*CONSIGNE*
Sélectionnez chaque ligne des items où figure la chaîne « kern ». Les majuscules et les minuscules comptent.

*DONNÉES*

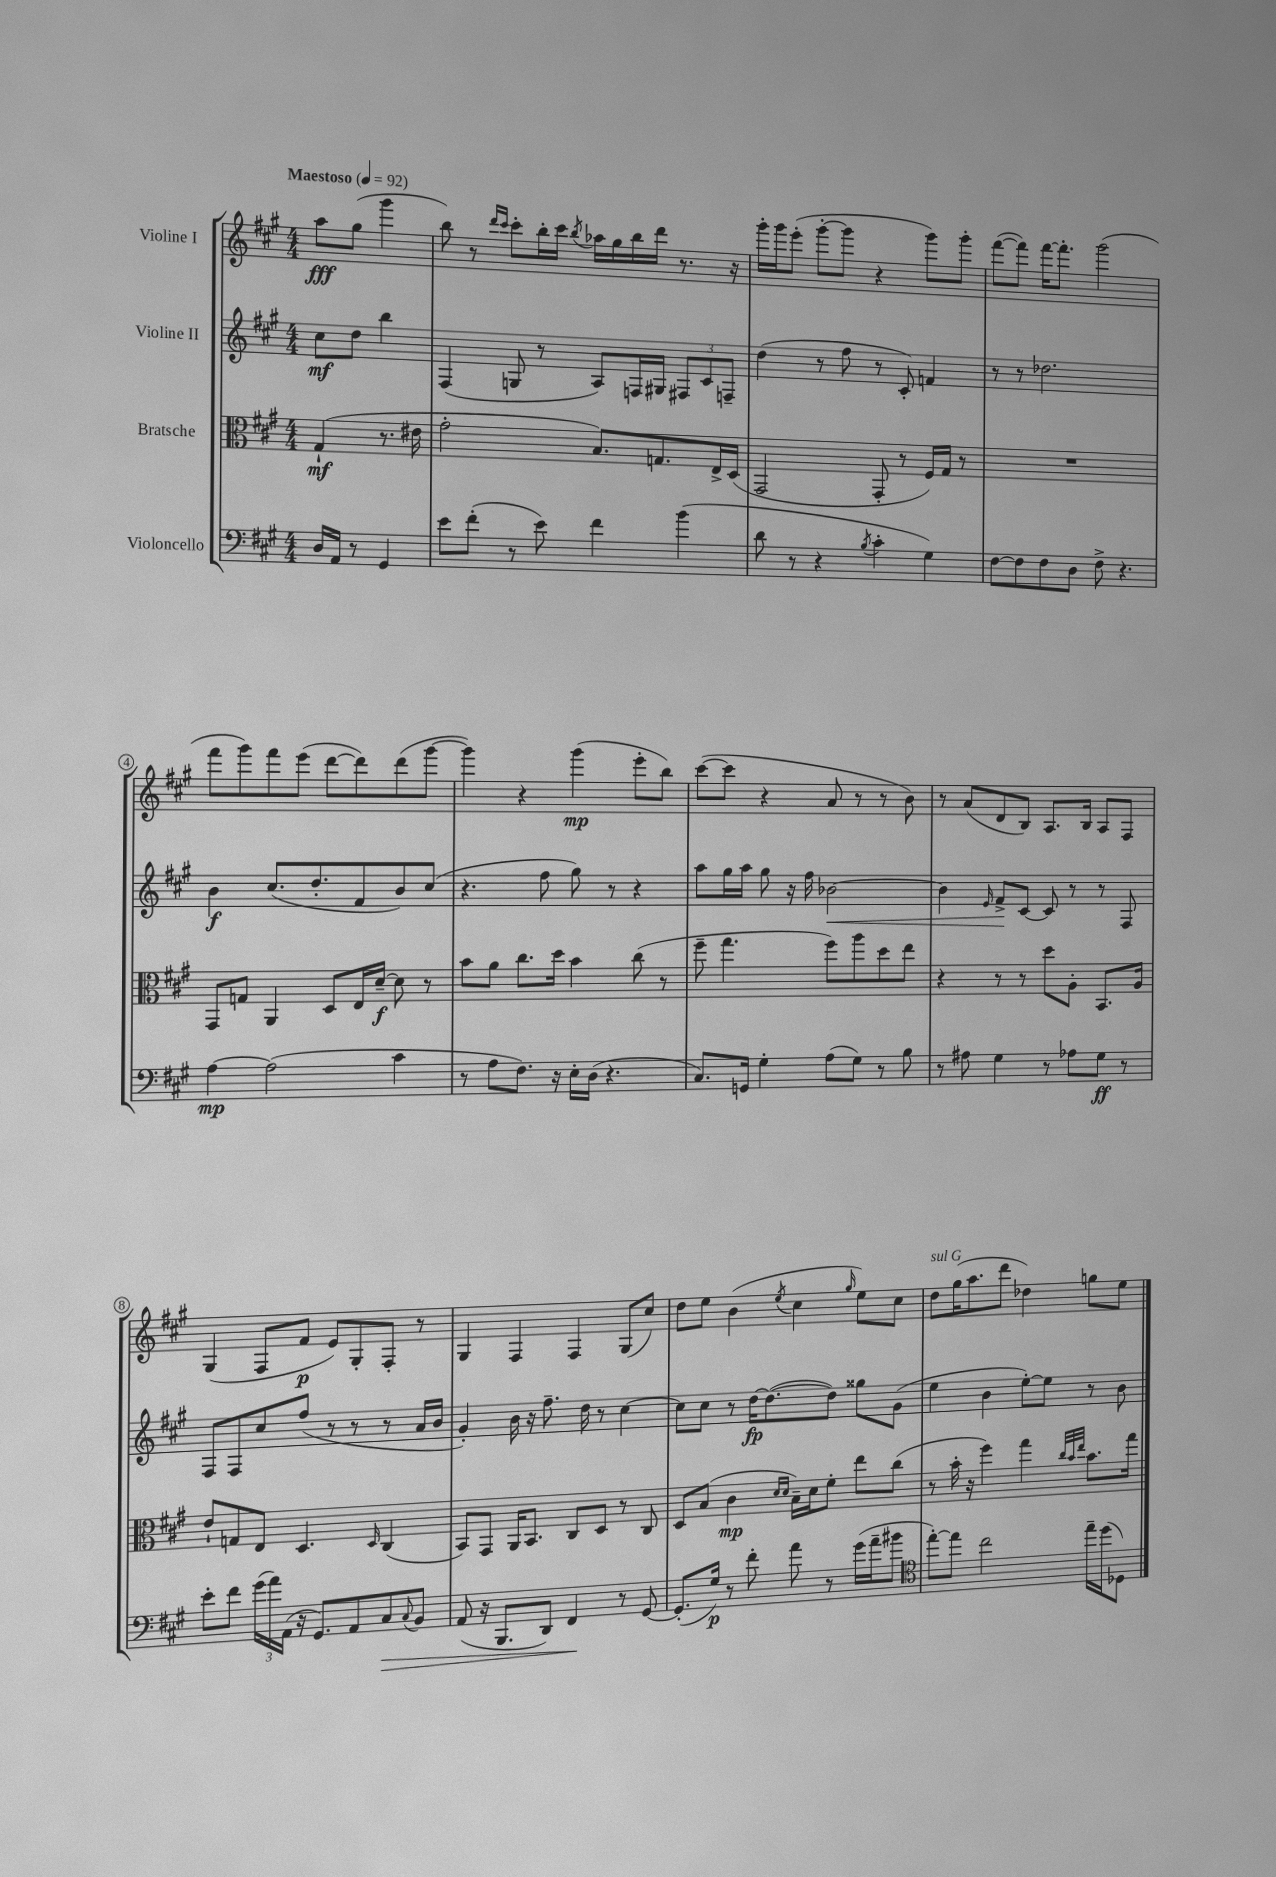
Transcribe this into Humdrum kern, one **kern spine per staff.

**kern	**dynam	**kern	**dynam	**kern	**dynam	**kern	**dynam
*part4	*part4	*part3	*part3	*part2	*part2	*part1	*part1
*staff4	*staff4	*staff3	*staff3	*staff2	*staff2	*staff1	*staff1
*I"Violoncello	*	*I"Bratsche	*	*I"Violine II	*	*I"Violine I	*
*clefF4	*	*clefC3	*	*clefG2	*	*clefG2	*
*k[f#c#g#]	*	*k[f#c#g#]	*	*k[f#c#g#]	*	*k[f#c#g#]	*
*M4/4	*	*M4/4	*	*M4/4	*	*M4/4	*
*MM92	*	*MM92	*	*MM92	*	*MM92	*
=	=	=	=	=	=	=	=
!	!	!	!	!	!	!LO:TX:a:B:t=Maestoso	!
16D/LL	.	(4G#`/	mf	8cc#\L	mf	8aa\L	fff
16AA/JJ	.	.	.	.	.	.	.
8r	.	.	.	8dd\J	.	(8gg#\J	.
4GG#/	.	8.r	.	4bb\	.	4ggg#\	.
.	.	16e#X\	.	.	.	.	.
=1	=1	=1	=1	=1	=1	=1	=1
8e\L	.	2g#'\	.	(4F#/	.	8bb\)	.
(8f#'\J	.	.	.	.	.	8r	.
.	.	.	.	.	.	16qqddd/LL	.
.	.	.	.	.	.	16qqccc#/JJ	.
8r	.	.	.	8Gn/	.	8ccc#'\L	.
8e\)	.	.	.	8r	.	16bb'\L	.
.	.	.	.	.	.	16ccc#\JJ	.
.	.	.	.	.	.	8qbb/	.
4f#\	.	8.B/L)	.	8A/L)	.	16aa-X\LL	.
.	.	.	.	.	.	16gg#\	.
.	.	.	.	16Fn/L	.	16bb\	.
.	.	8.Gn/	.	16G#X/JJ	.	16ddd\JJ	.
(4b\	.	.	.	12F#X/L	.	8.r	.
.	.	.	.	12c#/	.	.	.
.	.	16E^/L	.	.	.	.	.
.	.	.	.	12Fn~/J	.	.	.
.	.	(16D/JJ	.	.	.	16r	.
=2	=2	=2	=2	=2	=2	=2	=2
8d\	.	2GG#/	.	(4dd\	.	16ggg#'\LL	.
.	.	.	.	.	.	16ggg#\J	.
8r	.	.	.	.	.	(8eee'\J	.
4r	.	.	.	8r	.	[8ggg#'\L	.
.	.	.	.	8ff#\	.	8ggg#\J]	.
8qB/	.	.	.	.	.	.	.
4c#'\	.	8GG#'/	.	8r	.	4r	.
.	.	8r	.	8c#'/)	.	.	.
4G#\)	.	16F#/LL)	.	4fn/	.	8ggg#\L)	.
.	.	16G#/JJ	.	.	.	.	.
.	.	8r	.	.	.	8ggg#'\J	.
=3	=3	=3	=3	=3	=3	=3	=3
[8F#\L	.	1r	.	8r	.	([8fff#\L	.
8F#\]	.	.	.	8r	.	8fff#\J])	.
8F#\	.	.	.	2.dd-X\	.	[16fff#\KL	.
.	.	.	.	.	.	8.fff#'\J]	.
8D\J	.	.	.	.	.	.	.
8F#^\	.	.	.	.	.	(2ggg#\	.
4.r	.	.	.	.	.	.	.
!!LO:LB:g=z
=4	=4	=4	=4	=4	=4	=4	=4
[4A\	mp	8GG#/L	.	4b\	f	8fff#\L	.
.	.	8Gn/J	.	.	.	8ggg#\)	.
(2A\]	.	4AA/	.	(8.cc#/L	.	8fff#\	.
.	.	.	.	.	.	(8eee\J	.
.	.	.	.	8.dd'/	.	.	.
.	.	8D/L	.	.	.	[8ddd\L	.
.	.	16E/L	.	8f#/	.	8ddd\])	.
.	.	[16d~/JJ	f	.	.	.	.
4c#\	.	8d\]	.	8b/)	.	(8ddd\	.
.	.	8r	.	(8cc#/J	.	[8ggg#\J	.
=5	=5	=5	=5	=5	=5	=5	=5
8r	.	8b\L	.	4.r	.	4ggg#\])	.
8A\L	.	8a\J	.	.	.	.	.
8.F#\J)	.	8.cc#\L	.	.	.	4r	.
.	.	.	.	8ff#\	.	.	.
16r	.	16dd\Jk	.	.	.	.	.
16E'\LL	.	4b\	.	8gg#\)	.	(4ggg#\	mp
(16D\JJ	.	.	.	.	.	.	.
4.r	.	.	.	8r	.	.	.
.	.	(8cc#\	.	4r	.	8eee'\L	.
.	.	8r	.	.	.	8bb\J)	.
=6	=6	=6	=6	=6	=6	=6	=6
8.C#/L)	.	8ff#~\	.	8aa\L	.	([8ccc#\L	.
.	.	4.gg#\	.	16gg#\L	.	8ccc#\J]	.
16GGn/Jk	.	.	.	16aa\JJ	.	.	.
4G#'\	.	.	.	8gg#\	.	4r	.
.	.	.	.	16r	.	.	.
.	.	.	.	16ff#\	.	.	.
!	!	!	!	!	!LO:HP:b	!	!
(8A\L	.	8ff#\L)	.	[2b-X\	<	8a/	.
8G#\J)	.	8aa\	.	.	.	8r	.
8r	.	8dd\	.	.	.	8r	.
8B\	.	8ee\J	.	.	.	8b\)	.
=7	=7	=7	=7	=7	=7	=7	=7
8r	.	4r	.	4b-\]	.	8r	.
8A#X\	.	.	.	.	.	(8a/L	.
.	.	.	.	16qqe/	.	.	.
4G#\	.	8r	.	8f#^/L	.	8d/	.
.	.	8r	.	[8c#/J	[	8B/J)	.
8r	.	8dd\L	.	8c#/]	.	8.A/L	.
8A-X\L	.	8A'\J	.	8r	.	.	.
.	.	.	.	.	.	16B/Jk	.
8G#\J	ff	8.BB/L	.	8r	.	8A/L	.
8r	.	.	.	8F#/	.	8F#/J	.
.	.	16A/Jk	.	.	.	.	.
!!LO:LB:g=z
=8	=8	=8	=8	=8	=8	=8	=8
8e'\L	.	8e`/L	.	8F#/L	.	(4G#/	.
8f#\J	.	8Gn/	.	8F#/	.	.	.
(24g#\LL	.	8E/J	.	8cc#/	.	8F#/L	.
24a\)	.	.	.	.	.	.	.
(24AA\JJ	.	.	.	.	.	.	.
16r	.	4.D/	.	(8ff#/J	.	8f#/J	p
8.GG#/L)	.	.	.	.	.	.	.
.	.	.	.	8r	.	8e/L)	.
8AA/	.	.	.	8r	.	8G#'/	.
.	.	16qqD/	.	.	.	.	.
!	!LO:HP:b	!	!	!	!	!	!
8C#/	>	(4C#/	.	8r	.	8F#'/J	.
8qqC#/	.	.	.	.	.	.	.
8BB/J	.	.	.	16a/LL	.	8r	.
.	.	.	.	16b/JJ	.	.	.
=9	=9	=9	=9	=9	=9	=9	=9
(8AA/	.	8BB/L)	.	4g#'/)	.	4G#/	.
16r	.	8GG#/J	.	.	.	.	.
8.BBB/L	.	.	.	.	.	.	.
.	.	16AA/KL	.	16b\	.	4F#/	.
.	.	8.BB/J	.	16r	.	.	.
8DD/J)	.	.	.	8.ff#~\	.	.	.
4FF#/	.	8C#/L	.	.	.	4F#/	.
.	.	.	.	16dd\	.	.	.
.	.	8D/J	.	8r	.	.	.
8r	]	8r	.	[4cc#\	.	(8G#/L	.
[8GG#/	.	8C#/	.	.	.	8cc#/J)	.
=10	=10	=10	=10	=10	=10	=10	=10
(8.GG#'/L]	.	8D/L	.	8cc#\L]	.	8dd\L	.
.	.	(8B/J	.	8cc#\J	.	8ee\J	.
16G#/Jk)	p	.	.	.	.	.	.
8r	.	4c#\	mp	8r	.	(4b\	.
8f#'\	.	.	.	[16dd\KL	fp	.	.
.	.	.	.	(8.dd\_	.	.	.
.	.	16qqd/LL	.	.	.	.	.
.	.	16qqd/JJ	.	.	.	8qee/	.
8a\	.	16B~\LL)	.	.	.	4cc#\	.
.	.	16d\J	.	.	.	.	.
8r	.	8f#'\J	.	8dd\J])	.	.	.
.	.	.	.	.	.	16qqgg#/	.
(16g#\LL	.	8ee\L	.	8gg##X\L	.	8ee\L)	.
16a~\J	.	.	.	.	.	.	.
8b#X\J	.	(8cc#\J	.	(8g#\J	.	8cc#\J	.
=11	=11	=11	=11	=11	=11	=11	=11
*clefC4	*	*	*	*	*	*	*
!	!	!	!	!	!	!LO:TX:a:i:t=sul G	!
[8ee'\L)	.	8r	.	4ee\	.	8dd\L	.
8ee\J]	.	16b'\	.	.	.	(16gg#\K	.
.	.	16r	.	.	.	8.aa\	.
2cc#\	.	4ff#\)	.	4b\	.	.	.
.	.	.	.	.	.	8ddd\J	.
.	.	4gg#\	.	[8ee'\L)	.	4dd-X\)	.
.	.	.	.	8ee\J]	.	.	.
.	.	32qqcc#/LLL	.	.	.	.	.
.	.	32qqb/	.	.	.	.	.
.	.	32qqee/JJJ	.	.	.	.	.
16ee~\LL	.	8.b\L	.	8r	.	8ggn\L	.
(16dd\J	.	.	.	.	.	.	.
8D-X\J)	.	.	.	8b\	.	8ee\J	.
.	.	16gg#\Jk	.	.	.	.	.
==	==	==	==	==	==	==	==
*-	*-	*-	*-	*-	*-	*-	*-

*CORRIGÉ*
Transcribe this into Humdrum kern, one **kern spine per staff.
**kern	**dynam	**kern	**dynam	**kern	**dynam	**kern	**dynam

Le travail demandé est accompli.